Repeat the records below verbatim and include no pictures.

---- Data to use

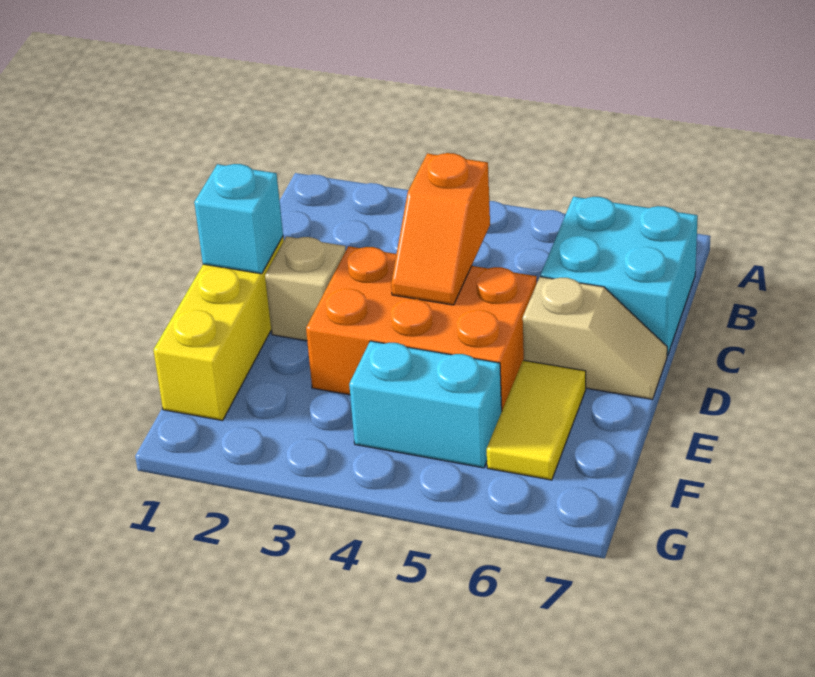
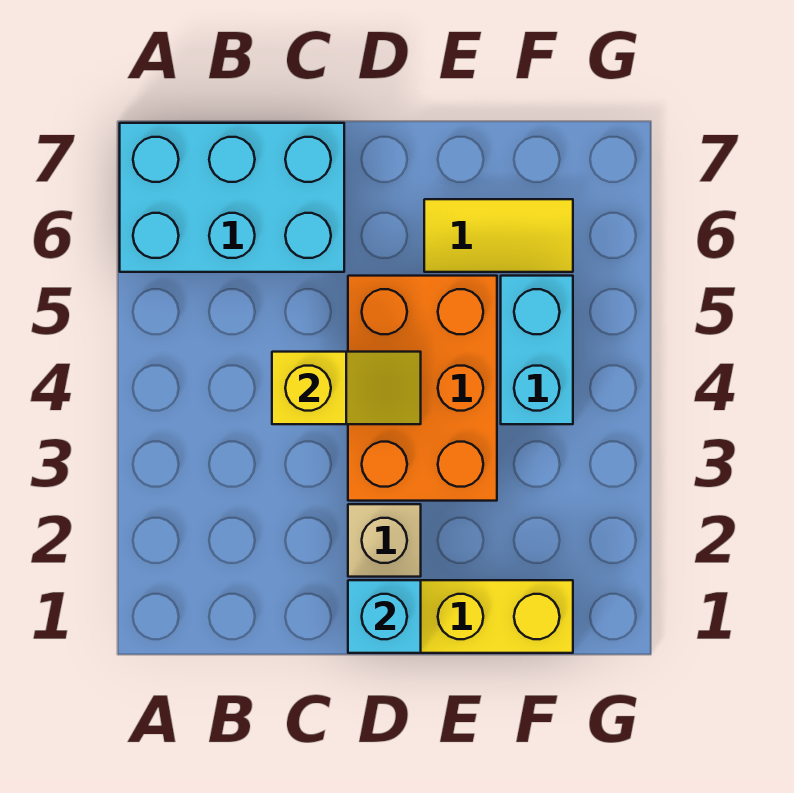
cyan brick B6:C7 level 1 -> cyan brick A6:C7 level 1
orange slope C4:D4 level 2 top C -> yellow slope C4:D4 level 2 top C
tan slope D6:D7 level 1 top 6 -> none

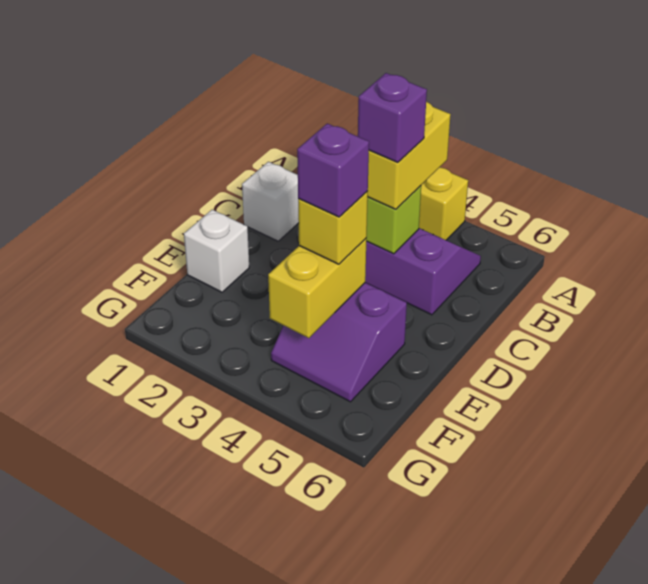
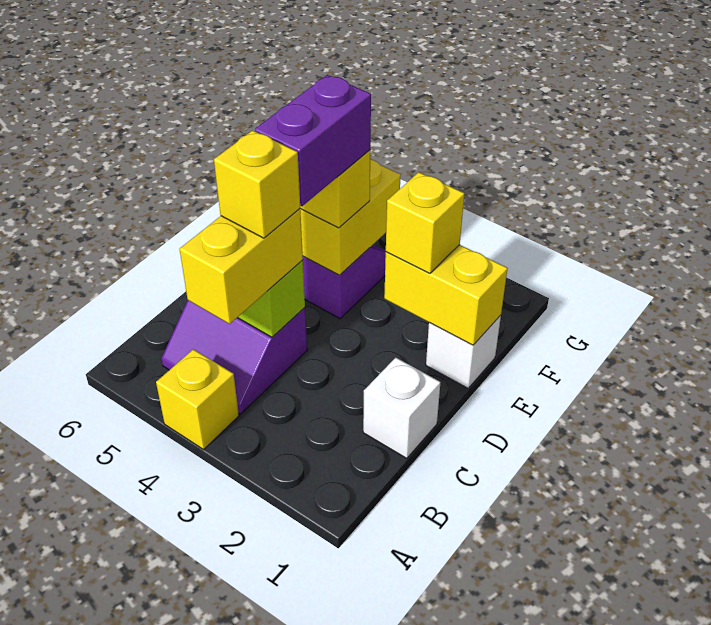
purple brick C4 level 4 -> yellow brick C4 level 4
none -> yellow brick E1:E2 level 2
none -> yellow brick E2 level 3
purple brick E4 level 4 -> purple brick D4:E4 level 4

--------

Exercise answer
cyan brick B6:C7 level 1 -> cyan brick A6:C7 level 1
orange slope C4:D4 level 2 top C -> yellow slope C4:D4 level 2 top C
tan slope D6:D7 level 1 top 6 -> none

purple brick C4 level 4 -> yellow brick C4 level 4
none -> yellow brick E1:E2 level 2
none -> yellow brick E2 level 3
purple brick E4 level 4 -> purple brick D4:E4 level 4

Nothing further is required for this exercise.